■ **INPUT DATA**:
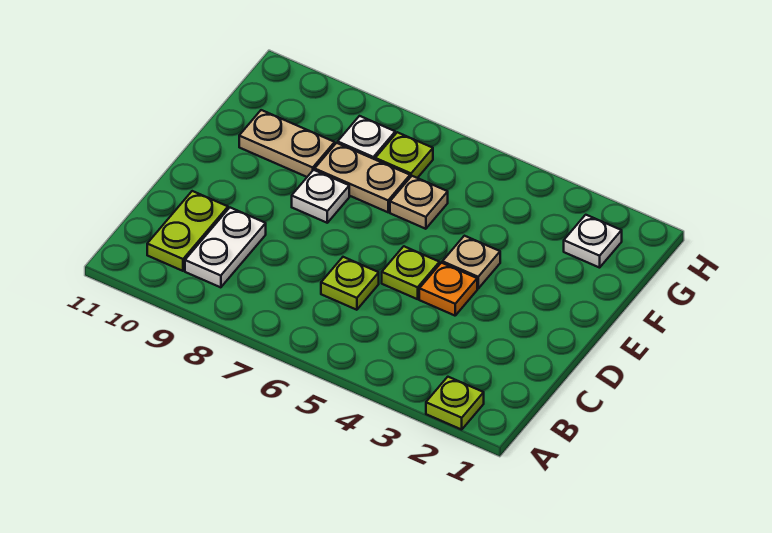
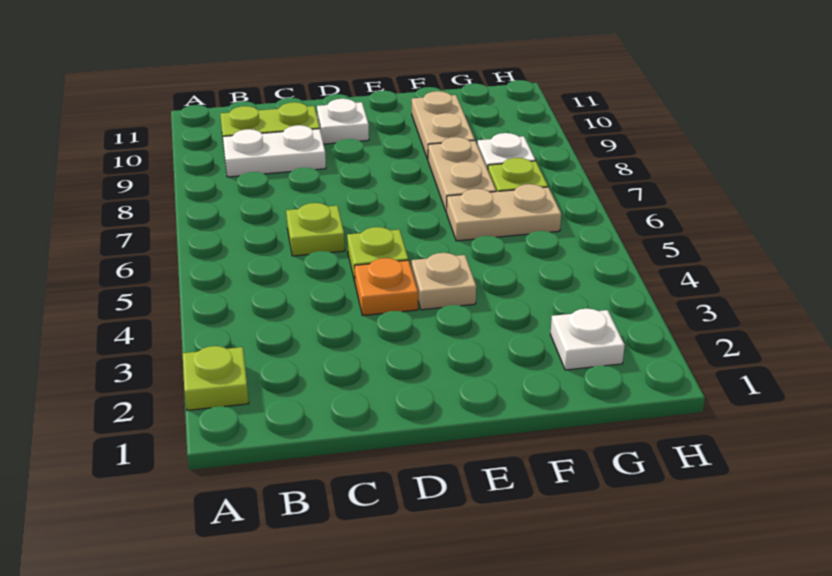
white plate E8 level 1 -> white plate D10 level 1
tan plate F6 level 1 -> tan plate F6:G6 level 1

...

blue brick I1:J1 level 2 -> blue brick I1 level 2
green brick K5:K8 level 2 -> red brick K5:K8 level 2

■ **WHAT TO PRODUCE**:
Copy word for word the stretch of entries above from the line that has "white plate E8" through the line that has "tan plate F6 level", both ends included, and nothing outside it.

■ **YOUR RESPONSE**:
white plate E8 level 1 -> white plate D10 level 1
tan plate F6 level 1 -> tan plate F6:G6 level 1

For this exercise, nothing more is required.